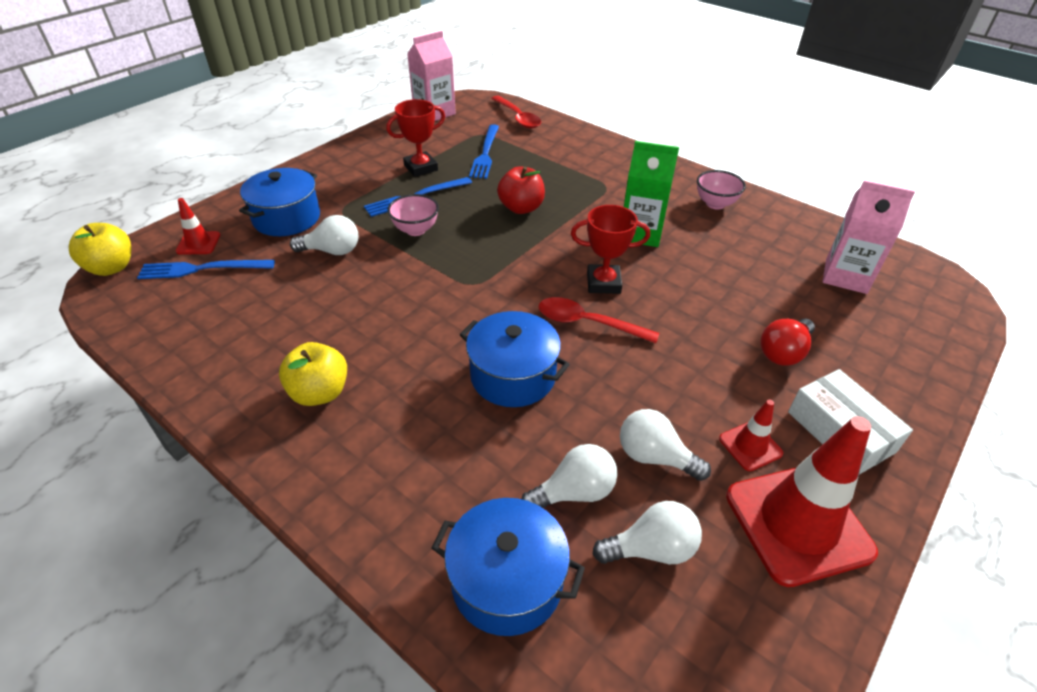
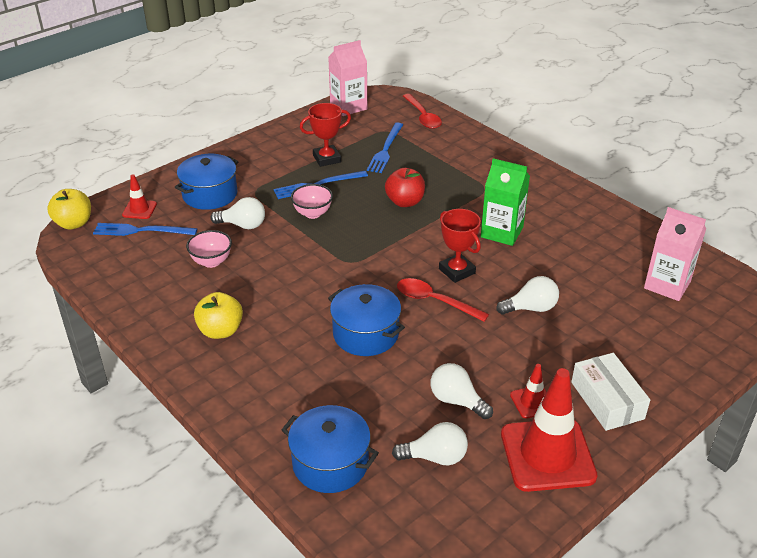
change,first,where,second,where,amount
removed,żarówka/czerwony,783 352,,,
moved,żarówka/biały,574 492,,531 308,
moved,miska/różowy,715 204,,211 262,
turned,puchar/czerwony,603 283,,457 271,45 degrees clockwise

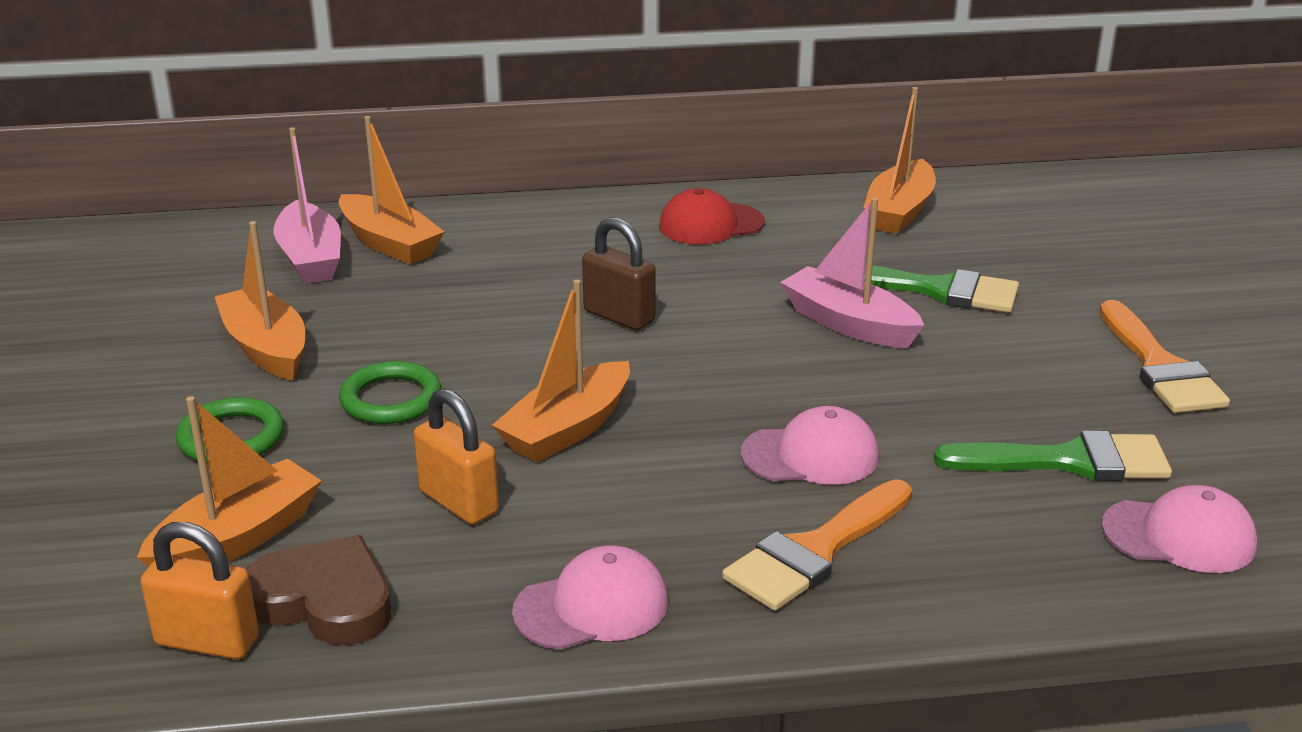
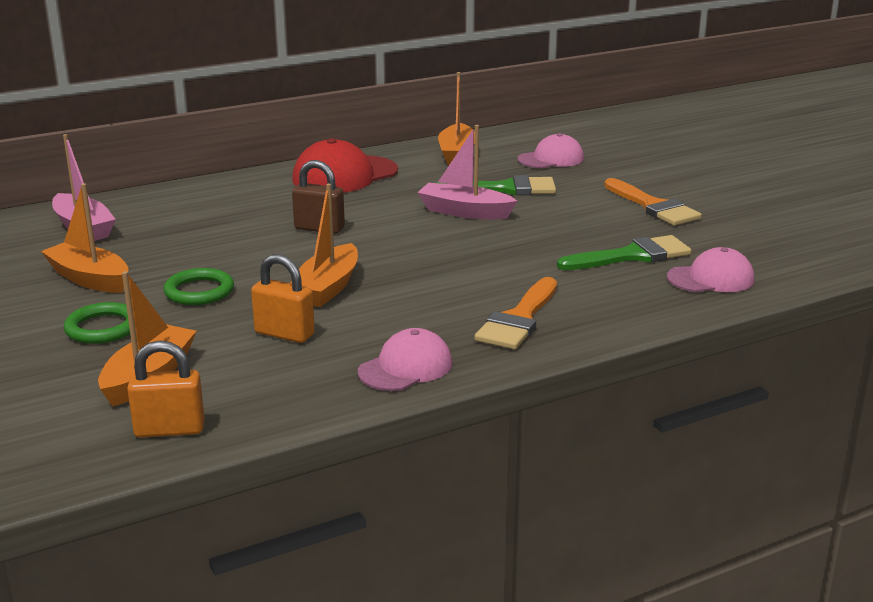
change,first,where,second,where,amount
removed,serce/brązowy,324 600,,,
removed,łódka/pomarańczowy,389 243,,,
moved,czapka/różowy,811 455,,551 159,
resized,czapka/czerwony,710 224,,344 175,x1.55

Exercise prompt => Find the line that contains "turned,puchar/czerwony,603 283,,457 271,45". Reproduce it and every later line of the records exactly, minus the pictures.

Response area =>
turned,puchar/czerwony,603 283,,457 271,45 degrees clockwise

change,first,where,second,where,amount
removed,serce/brązowy,324 600,,,
removed,łódka/pomarańczowy,389 243,,,
moved,czapka/różowy,811 455,,551 159,
resized,czapka/czerwony,710 224,,344 175,x1.55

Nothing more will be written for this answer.